[Content revision data]
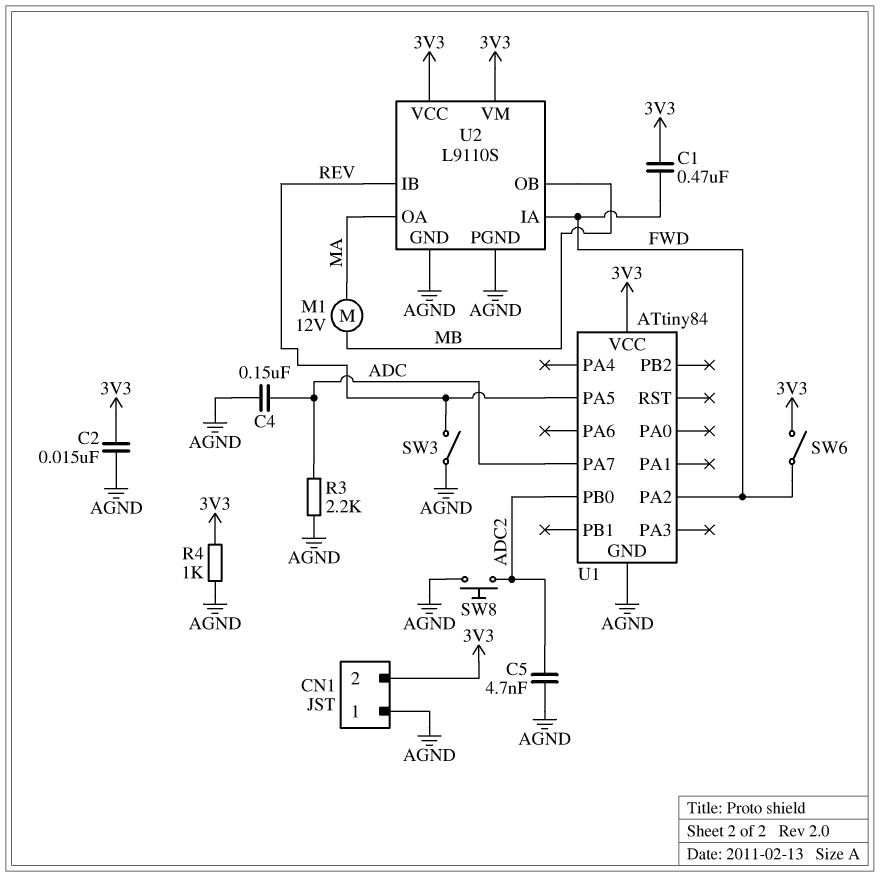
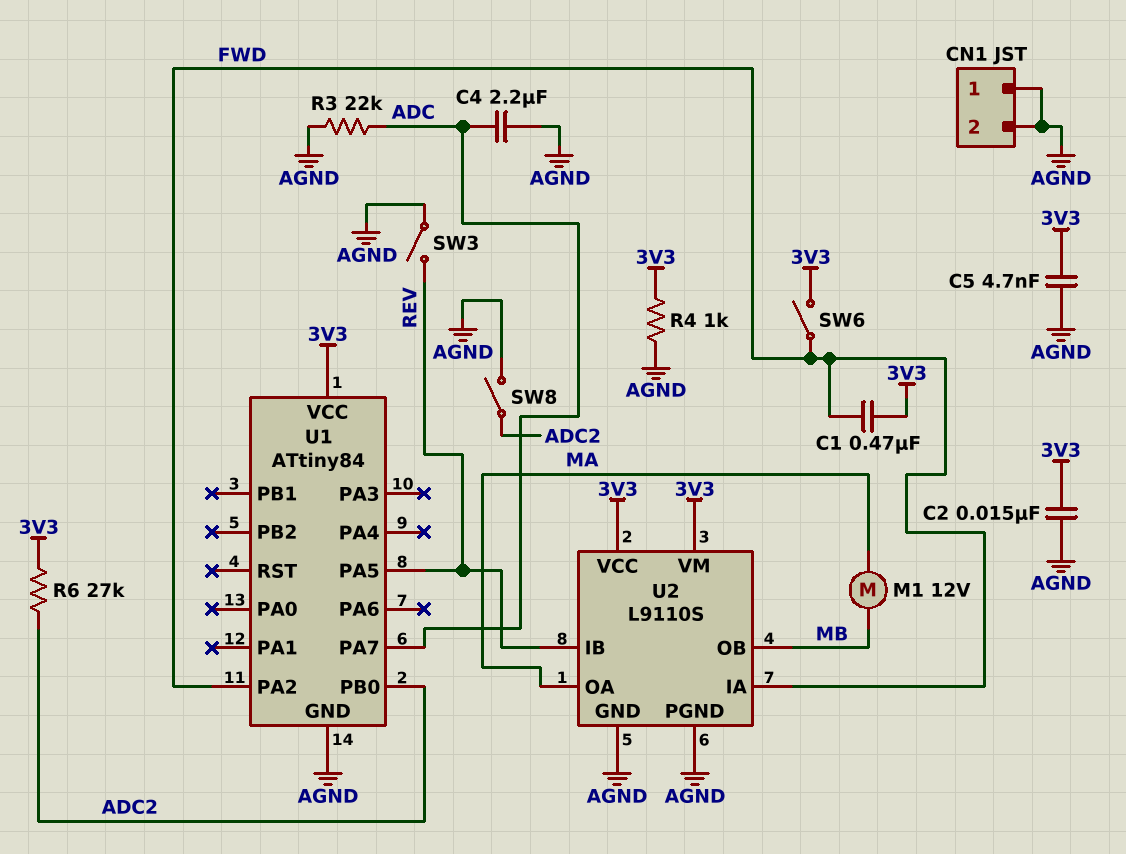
C4: 150nF (ADC, AGND) -> 2.2uF (ADC, AGND)
C5: 4.7nF (ADC2, AGND) -> 4.7nF (3V3, AGND)
CN1 pin 2: 3V3 -> AGND
R3: 2.2k (ADC, AGND) -> 22k (ADC, AGND)
R6: none -> 27k (3V3, ADC2)
SW8: button (ADC2, AGND) -> switch (ADC2, AGND)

## The task
Transcribe exactly, starting at the line with "C5: 4.7nF (ADC2, AGND) -> 4.7nF (3V3, AGND)" and continuing through the last line of the data above; leave out all earlier lines.

## The answer
C5: 4.7nF (ADC2, AGND) -> 4.7nF (3V3, AGND)
CN1 pin 2: 3V3 -> AGND
R3: 2.2k (ADC, AGND) -> 22k (ADC, AGND)
R6: none -> 27k (3V3, ADC2)
SW8: button (ADC2, AGND) -> switch (ADC2, AGND)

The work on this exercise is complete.